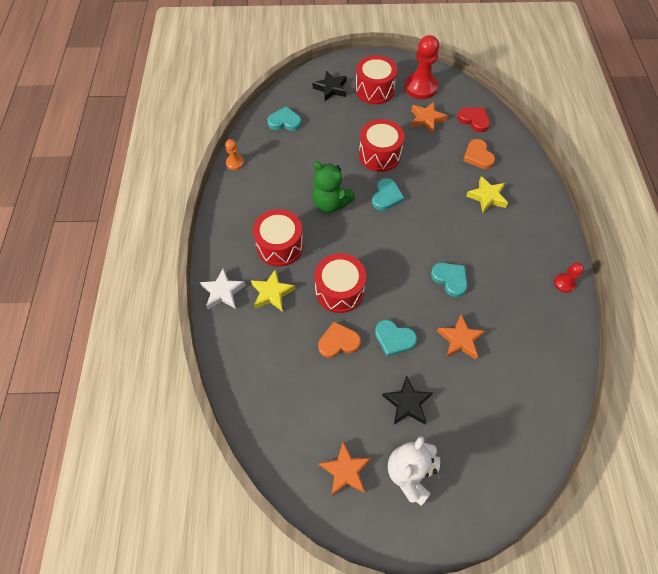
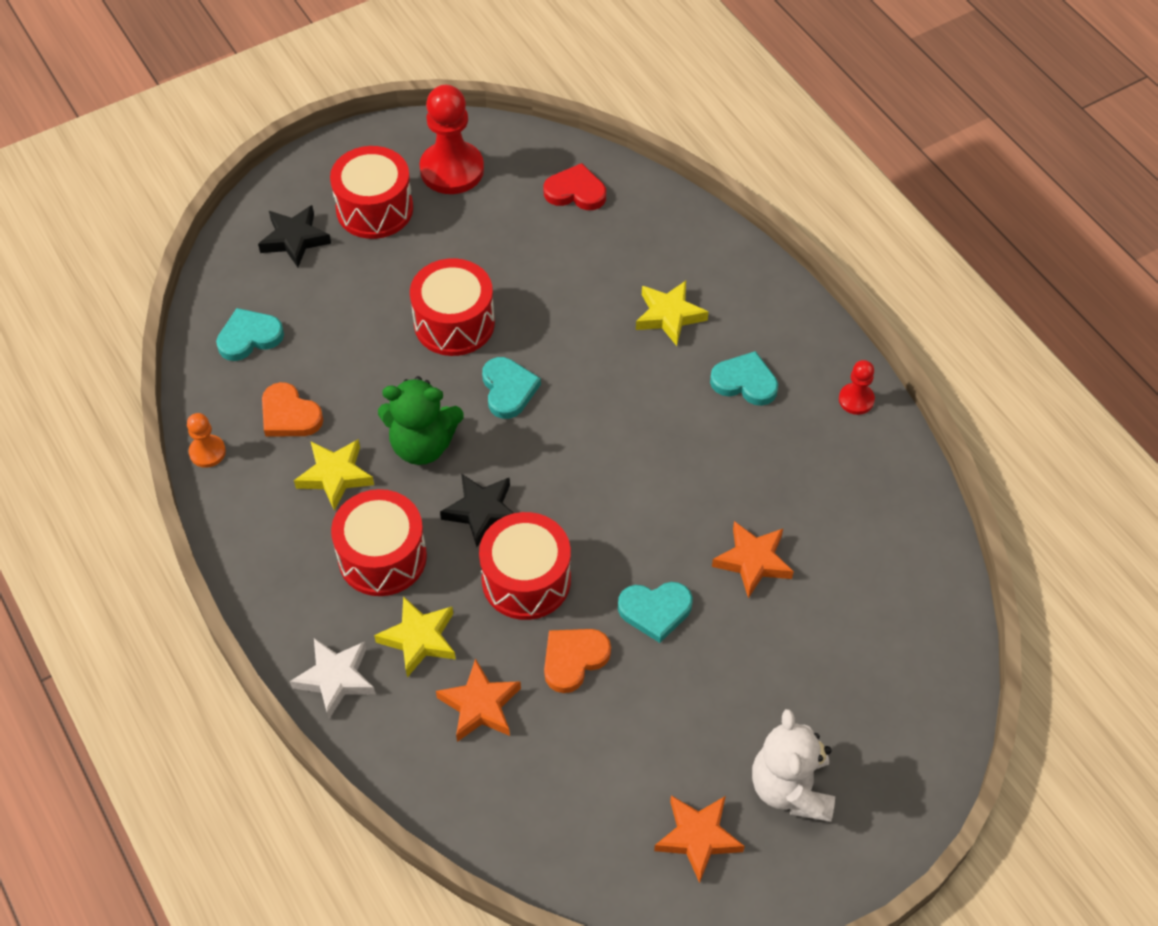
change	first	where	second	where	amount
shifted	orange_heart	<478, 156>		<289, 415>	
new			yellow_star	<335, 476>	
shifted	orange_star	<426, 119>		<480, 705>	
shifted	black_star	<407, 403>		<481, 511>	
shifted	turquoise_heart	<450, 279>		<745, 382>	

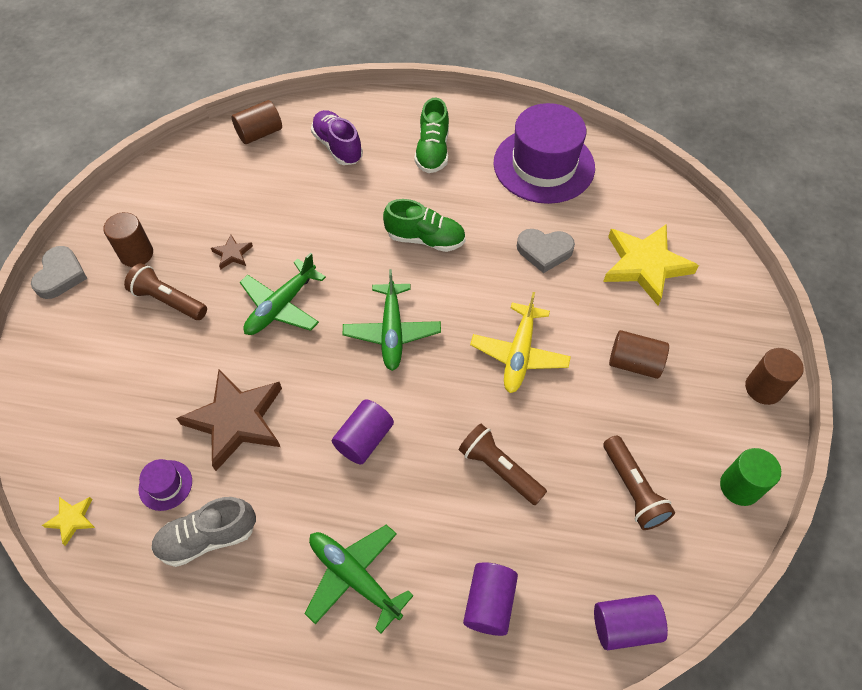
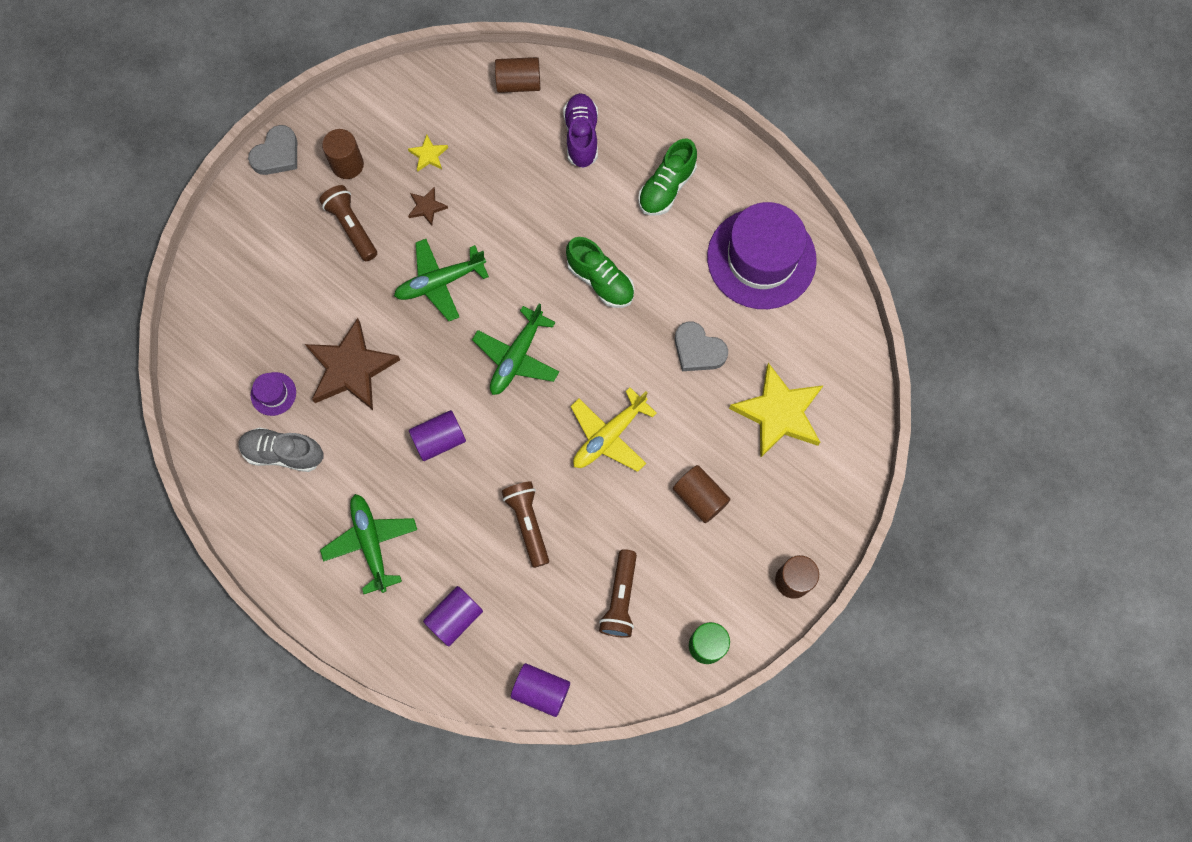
change	first	where	second	where	amount
shifted	yellow_star	<72, 519>		<428, 155>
------
**WHAT IS NEEDED**
Write everything in the records out exactly, apart from the pictures.

**FINAL ANSWER**
change	first	where	second	where	amount
shifted	orange_heart	<478, 156>		<289, 415>	
new			yellow_star	<335, 476>	
shifted	orange_star	<426, 119>		<480, 705>	
shifted	black_star	<407, 403>		<481, 511>	
shifted	turquoise_heart	<450, 279>		<745, 382>	

change	first	where	second	where	amount
shifted	yellow_star	<72, 519>		<428, 155>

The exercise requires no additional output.